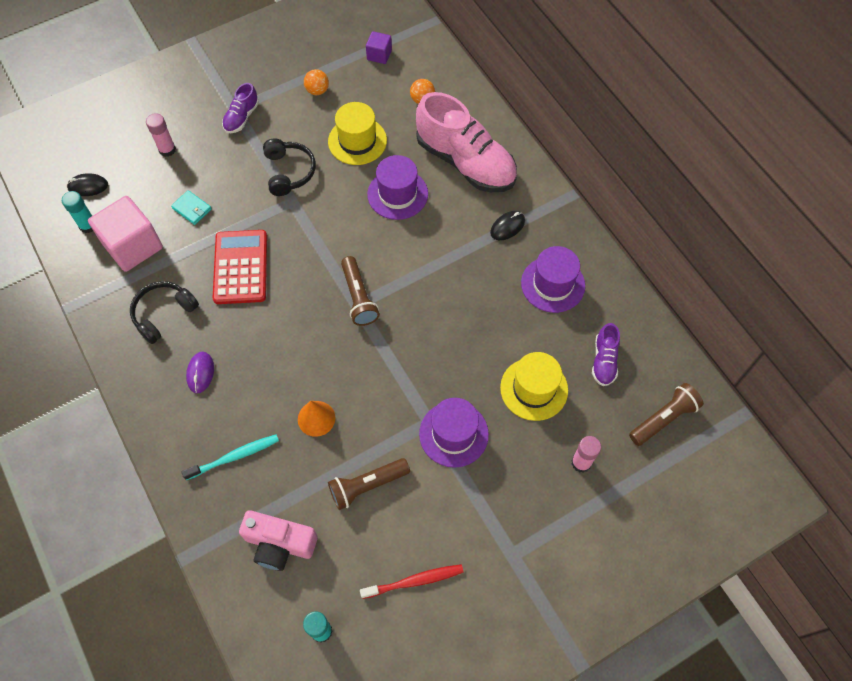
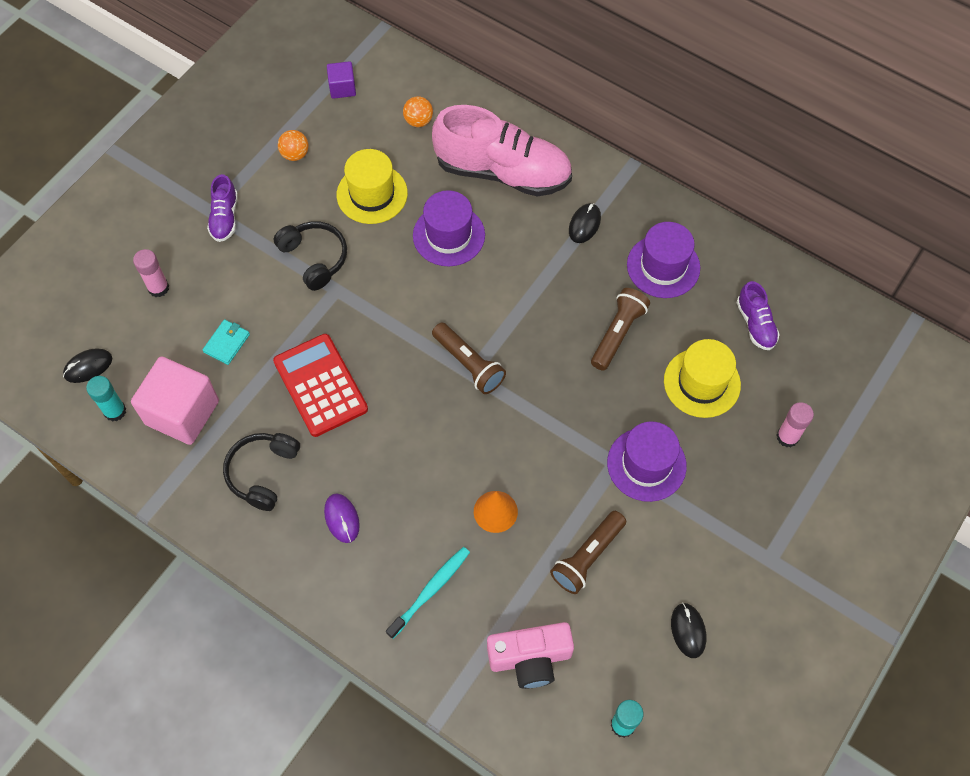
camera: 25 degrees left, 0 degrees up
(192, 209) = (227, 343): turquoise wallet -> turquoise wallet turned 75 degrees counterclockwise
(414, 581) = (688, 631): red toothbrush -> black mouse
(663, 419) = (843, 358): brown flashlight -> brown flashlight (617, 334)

==

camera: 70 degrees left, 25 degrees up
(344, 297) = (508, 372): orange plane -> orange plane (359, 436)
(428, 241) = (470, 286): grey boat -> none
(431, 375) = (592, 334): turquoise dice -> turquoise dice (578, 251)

* * *

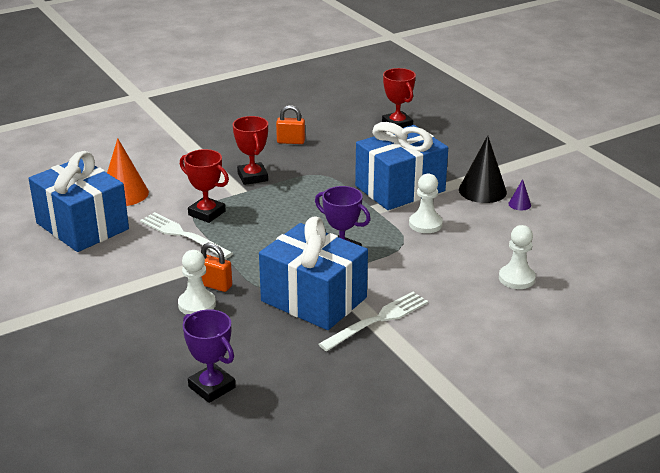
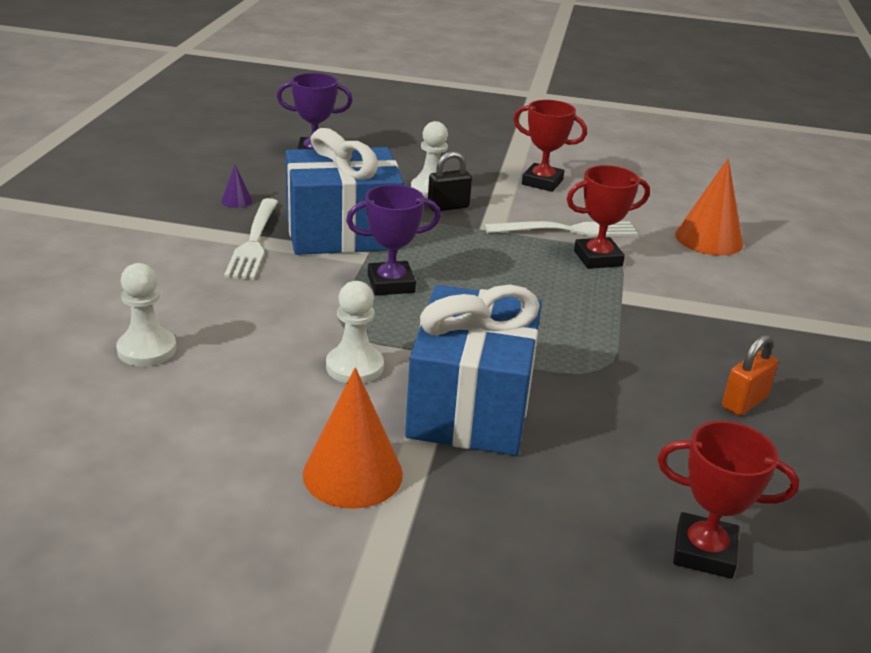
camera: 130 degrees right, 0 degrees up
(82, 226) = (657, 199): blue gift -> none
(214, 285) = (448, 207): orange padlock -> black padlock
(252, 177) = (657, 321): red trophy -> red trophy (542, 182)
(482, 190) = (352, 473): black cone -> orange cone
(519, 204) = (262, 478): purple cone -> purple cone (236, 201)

**Required action**
All lines above from the one containing "(414, 581) = (688, 631): red" to the one containing "(663, 419) = (843, 358): brown" must be repeated exactly, both lines included, and no others.

**Task response**
(414, 581) = (688, 631): red toothbrush -> black mouse
(663, 419) = (843, 358): brown flashlight -> brown flashlight (617, 334)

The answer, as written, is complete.